BRIEF:
Without including any pictures, please copy every entry below exactly.

DATA TO USE:
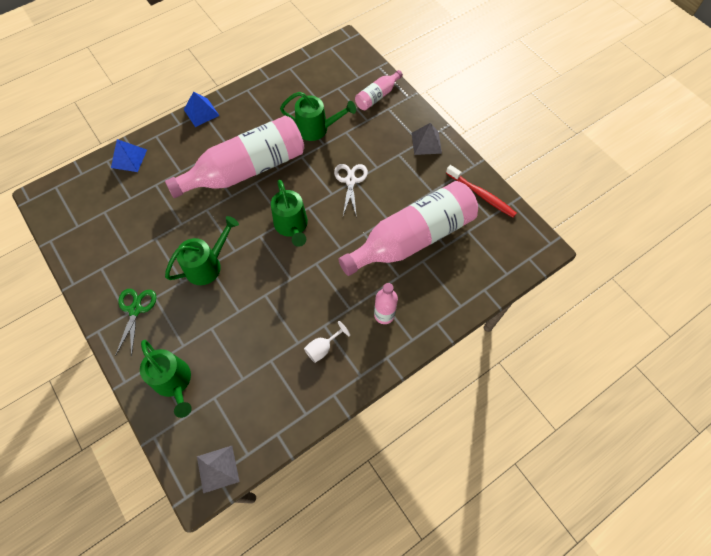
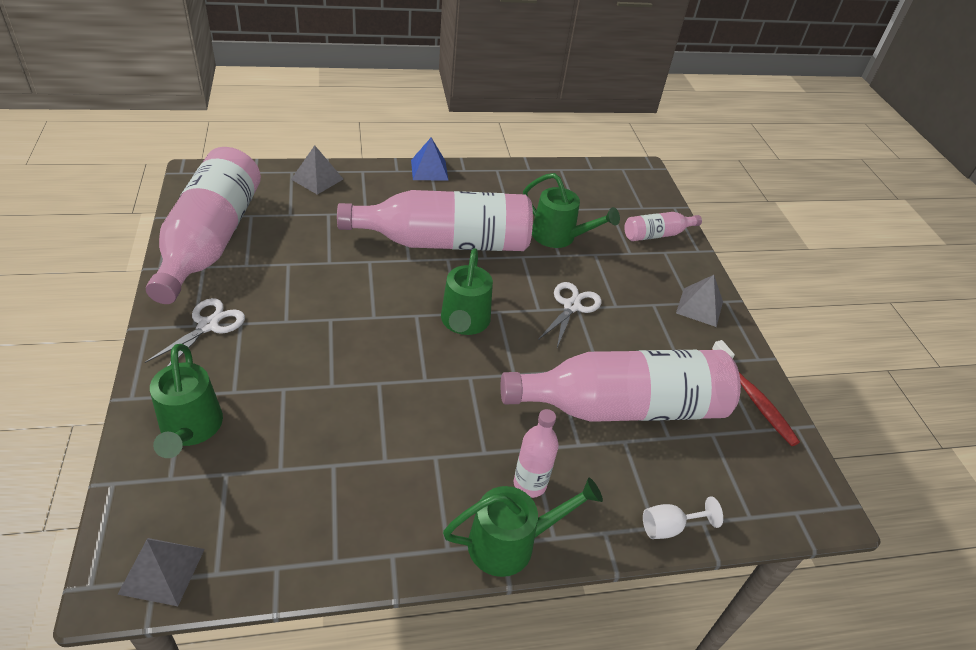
camera: 20 degrees right, 20 degrees down
blue pyramid [111,139,147,172] -> grey pyramid [291,145,343,195]
green scissors [115,289,157,357] -> white scissors [145,298,245,366]
green watering can [165,216,239,285] -> green watering can moved to [443,478,603,577]
white goblet [304,321,350,363] -> white goblet moved to [643,496,723,539]
none -> pink bottle [146,147,261,304]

EXERCISE ANSWER:
camera: 20 degrees right, 20 degrees down
blue pyramid [111,139,147,172] -> grey pyramid [291,145,343,195]
green scissors [115,289,157,357] -> white scissors [145,298,245,366]
green watering can [165,216,239,285] -> green watering can moved to [443,478,603,577]
white goblet [304,321,350,363] -> white goblet moved to [643,496,723,539]
none -> pink bottle [146,147,261,304]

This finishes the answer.